#### [Aim of the exercise]
Look through the data below and extract, unchanged, the lines from the one that contains "Clock: [959,386,1276,556] ->" to the one that contains "Catalog 87: [457,439,506,478]", both included.

#### [Records supplied]

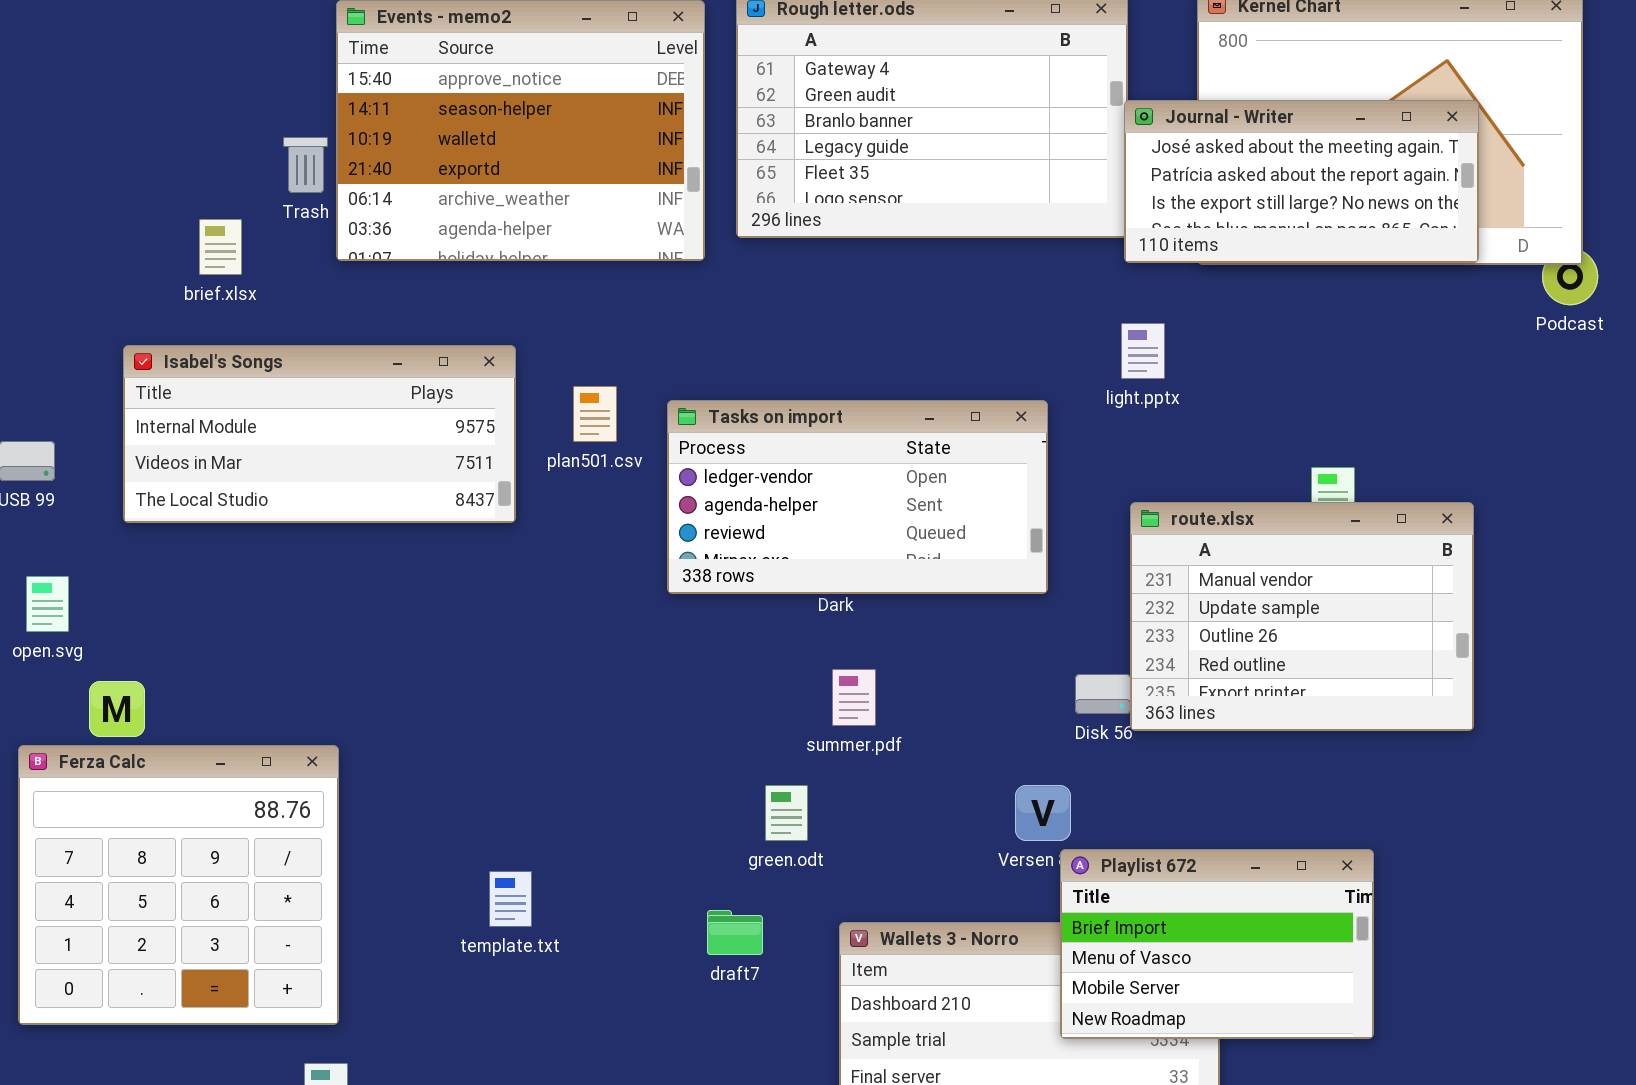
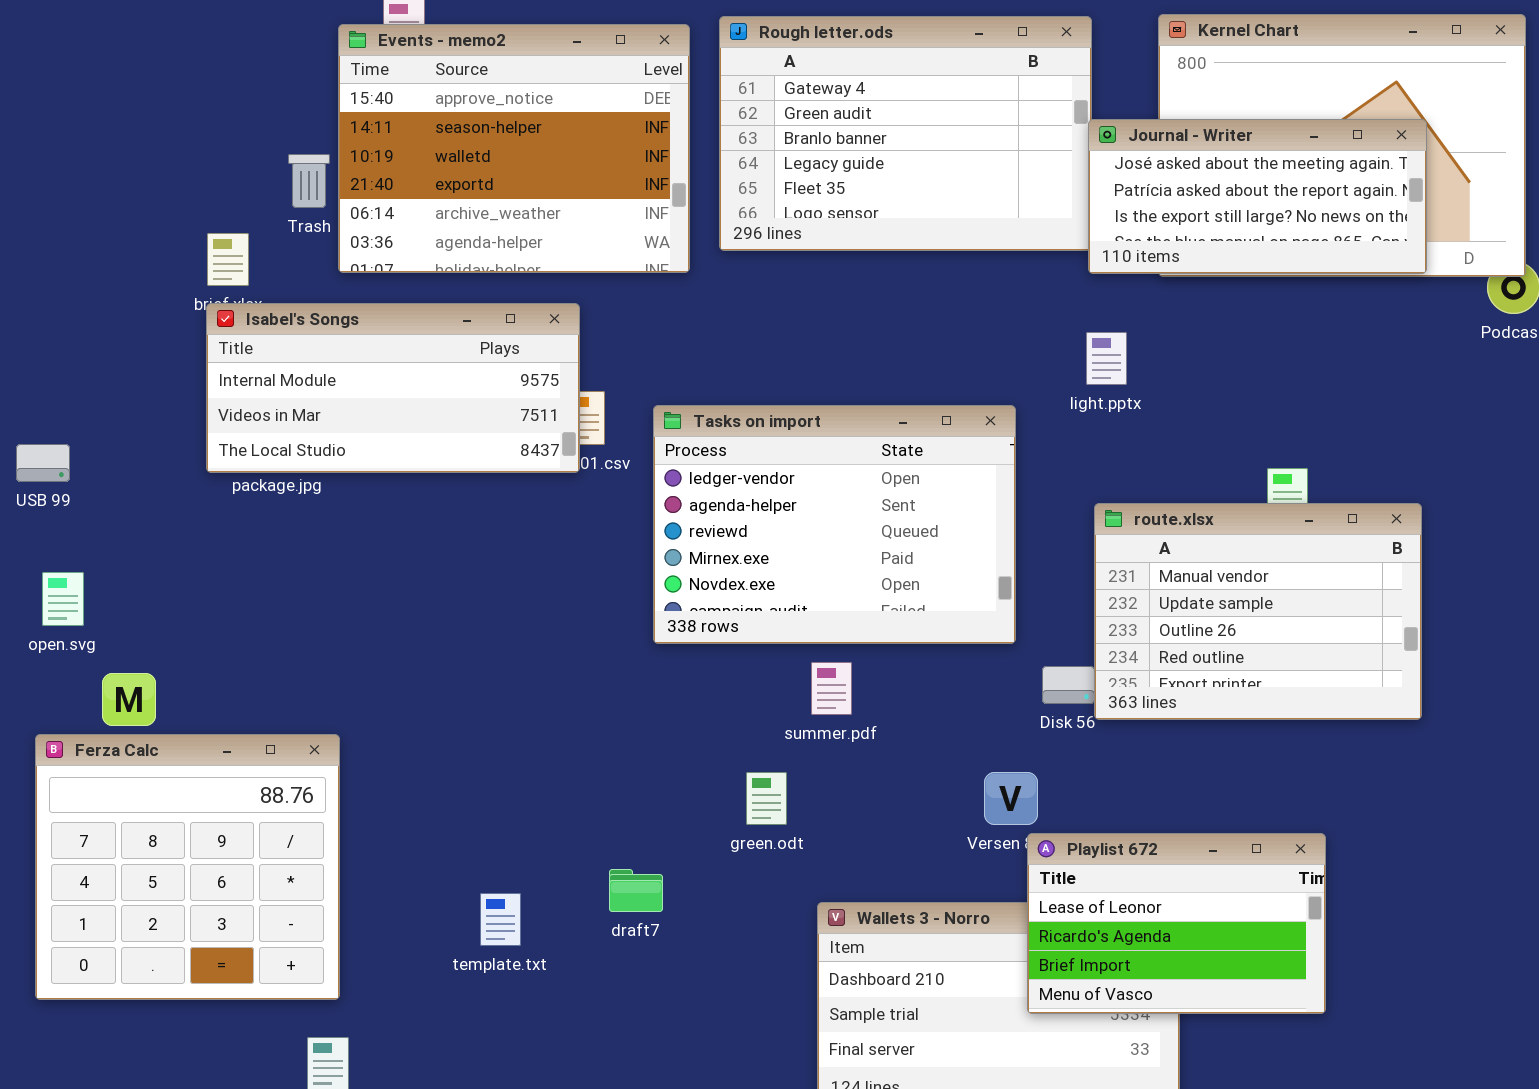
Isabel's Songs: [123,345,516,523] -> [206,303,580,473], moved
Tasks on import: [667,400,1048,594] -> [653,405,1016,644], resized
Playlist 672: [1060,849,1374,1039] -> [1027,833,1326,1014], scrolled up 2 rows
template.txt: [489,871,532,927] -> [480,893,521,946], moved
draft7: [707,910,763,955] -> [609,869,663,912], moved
---
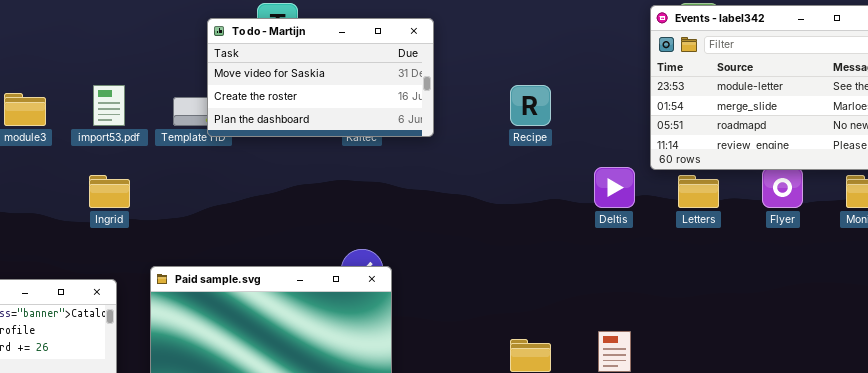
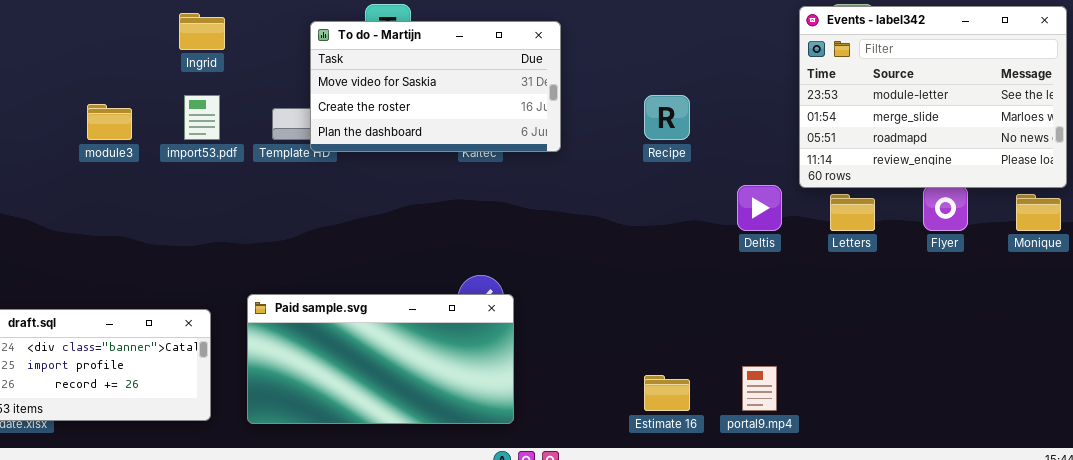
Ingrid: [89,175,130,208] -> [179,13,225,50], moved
==
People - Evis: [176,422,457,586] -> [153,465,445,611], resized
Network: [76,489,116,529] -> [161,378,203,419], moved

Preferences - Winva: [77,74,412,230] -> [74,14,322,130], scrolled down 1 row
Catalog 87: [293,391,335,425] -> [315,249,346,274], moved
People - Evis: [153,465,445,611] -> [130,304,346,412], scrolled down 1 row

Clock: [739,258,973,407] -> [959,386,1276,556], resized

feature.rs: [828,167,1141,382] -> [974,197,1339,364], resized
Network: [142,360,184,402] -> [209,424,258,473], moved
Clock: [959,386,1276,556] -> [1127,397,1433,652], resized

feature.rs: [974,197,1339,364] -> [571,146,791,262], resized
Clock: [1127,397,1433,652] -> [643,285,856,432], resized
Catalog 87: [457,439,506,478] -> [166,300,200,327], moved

#### [Exercise response]
Clock: [959,386,1276,556] -> [1127,397,1433,652], resized

feature.rs: [974,197,1339,364] -> [571,146,791,262], resized
Clock: [1127,397,1433,652] -> [643,285,856,432], resized
Catalog 87: [457,439,506,478] -> [166,300,200,327], moved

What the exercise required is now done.